» **Provided records**:
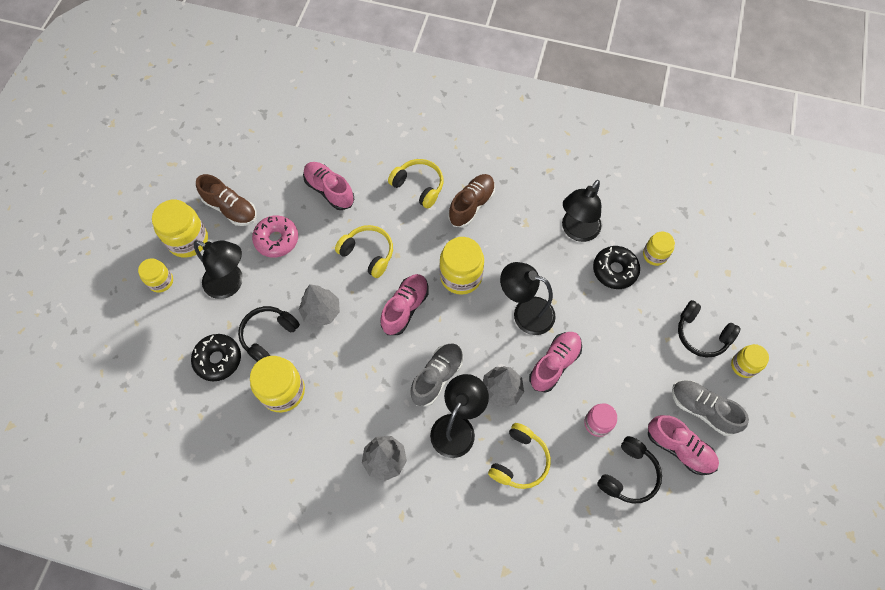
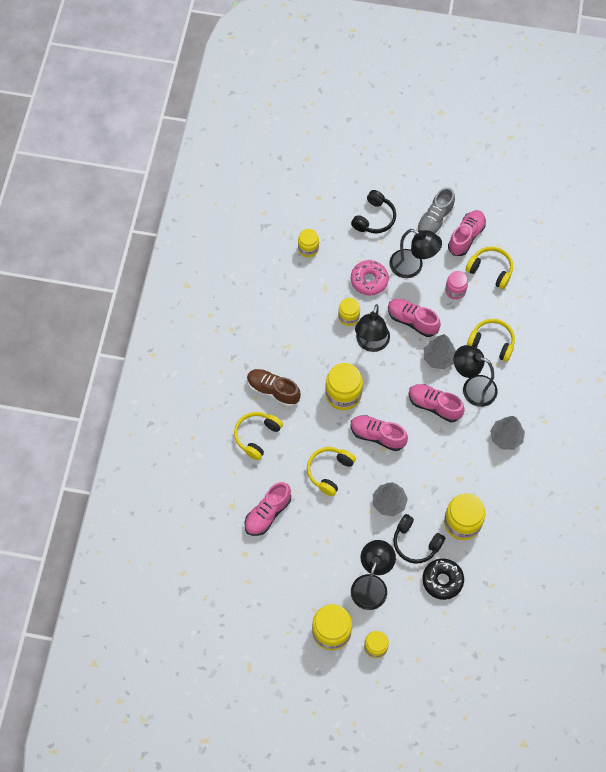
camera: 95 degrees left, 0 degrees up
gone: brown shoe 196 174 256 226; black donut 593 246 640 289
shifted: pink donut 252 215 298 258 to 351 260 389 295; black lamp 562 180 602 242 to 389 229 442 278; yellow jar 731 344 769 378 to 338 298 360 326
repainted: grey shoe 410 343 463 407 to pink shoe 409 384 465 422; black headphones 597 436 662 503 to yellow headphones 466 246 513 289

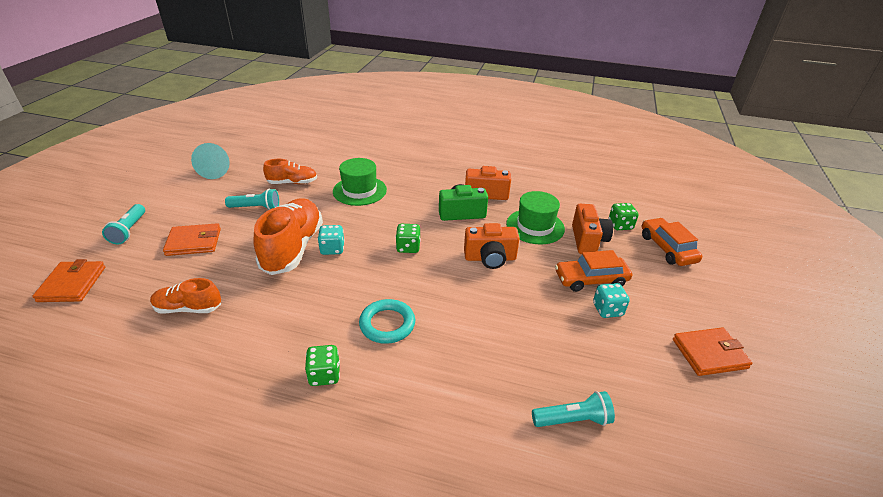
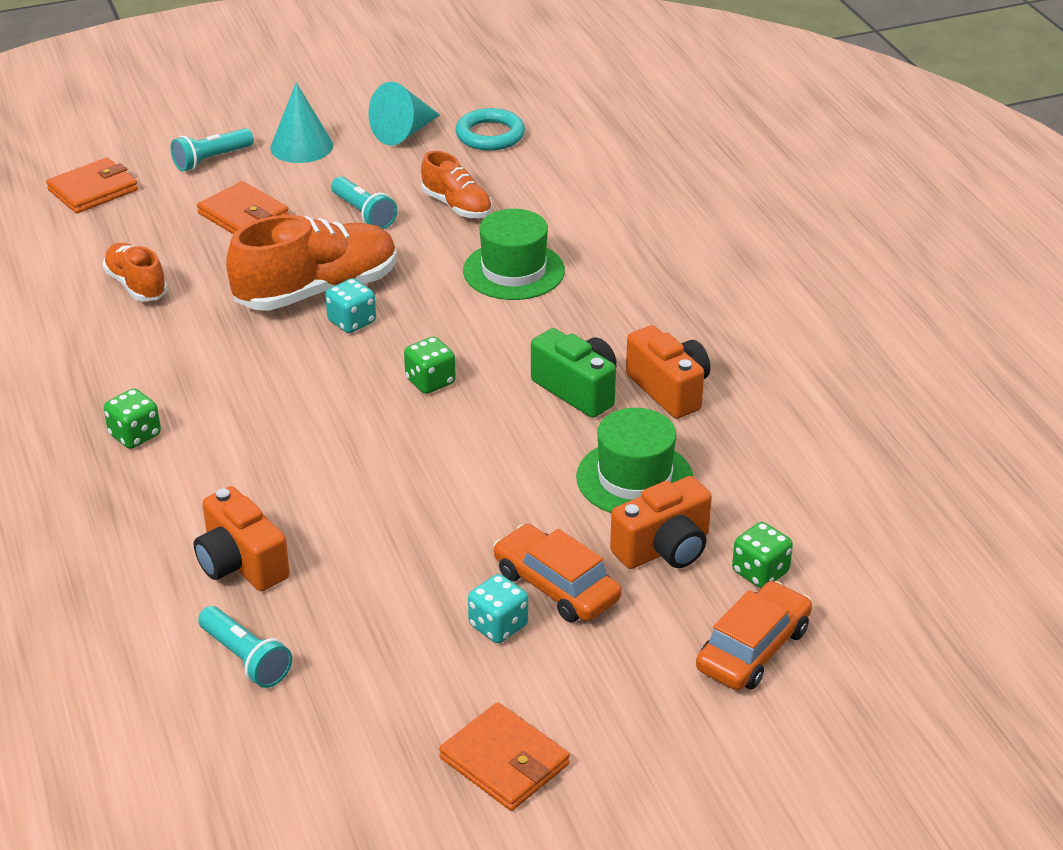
camera: 55 degrees right, 0 degrees up
new: turquoise cone 270 82 333 163
shifted: turquoise ring 359 299 415 344 to 456 108 525 151; orange camera 464 223 520 269 to 194 486 290 591

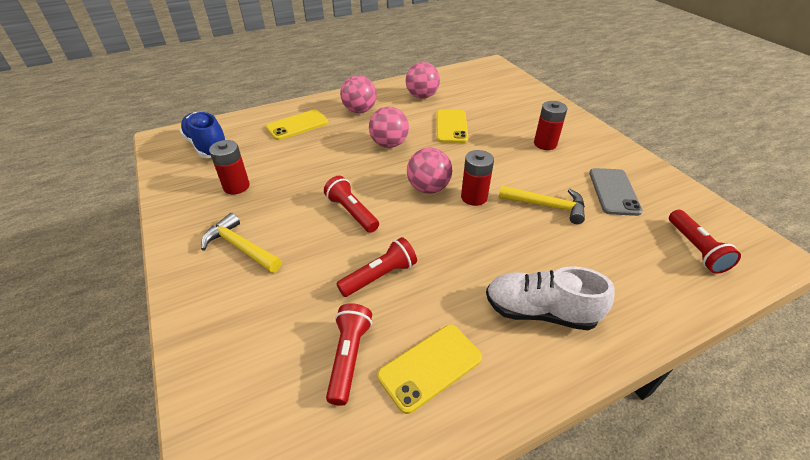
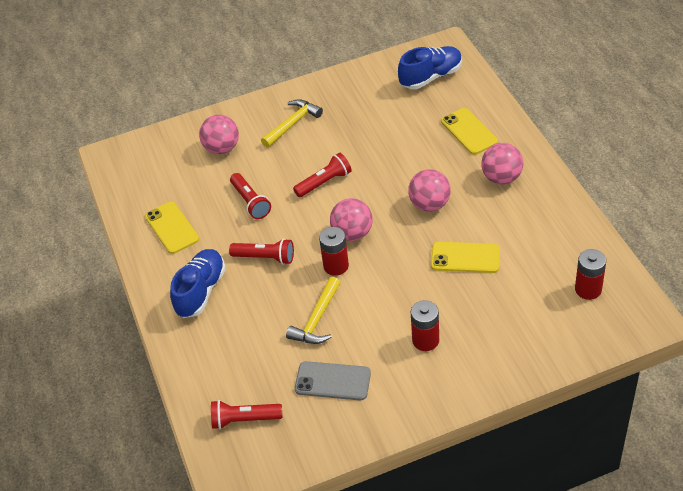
camera: 100 degrees right, 5 degrees up
shifted: red battery 209 140 250 194 to 575 249 606 300; red flashlight 326 303 372 406 to 229 239 294 265; pink ball 406 62 440 98 to 199 115 239 154
repainted: white shoe 486 266 615 330 to blue shoe 170 249 226 318

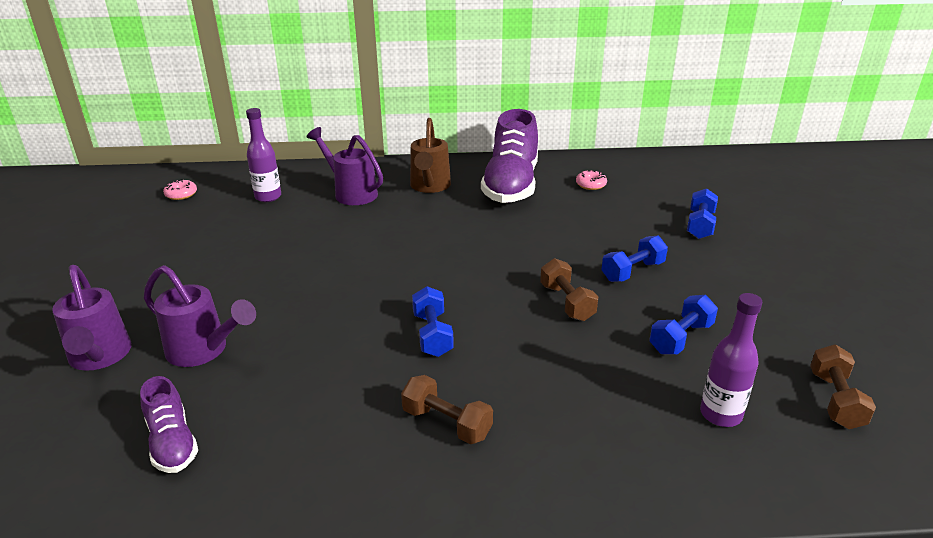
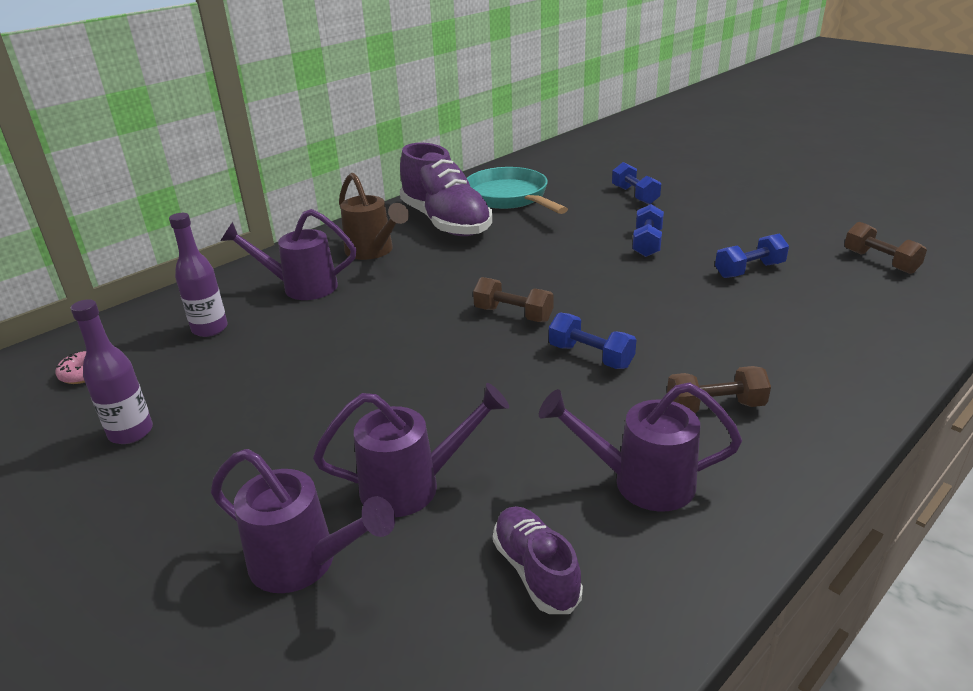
camera: 40 degrees left, 0 degrees up
new: purple watering can 539 382 742 512
shifted: brown dumbbell 540 258 598 321 to 473 277 554 322; purple bottle 700 293 763 427 to 70 299 153 444
swapped: pink donut 576 170 607 190 to turquoise pan 467 167 568 214
rotated: purple shoe 140 376 198 473 = 493 506 583 614 135 degrees counterclockwise; blue dumbbell 650 295 718 355 = 715 234 789 278 60 degrees clockwise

» **Task to carry out**: The entries above should be reproduced exactly, without their pictures.

» **Exercise output**:
camera: 95 degrees left, 0 degrees up
gone: brown shoe 196 174 256 226; black donut 593 246 640 289
shifted: pink donut 252 215 298 258 to 351 260 389 295; black lamp 562 180 602 242 to 389 229 442 278; yellow jar 731 344 769 378 to 338 298 360 326
repainted: grey shoe 410 343 463 407 to pink shoe 409 384 465 422; black headphones 597 436 662 503 to yellow headphones 466 246 513 289

camera: 55 degrees right, 0 degrees up
new: turquoise cone 270 82 333 163
shifted: turquoise ring 359 299 415 344 to 456 108 525 151; orange camera 464 223 520 269 to 194 486 290 591

camera: 100 degrees right, 5 degrees up
shifted: red battery 209 140 250 194 to 575 249 606 300; red flashlight 326 303 372 406 to 229 239 294 265; pink ball 406 62 440 98 to 199 115 239 154
repainted: white shoe 486 266 615 330 to blue shoe 170 249 226 318

camera: 40 degrees left, 0 degrees up
new: purple watering can 539 382 742 512
shifted: brown dumbbell 540 258 598 321 to 473 277 554 322; purple bottle 700 293 763 427 to 70 299 153 444
swapped: pink donut 576 170 607 190 to turquoise pan 467 167 568 214
rotated: purple shoe 140 376 198 473 = 493 506 583 614 135 degrees counterclockwise; blue dumbbell 650 295 718 355 = 715 234 789 278 60 degrees clockwise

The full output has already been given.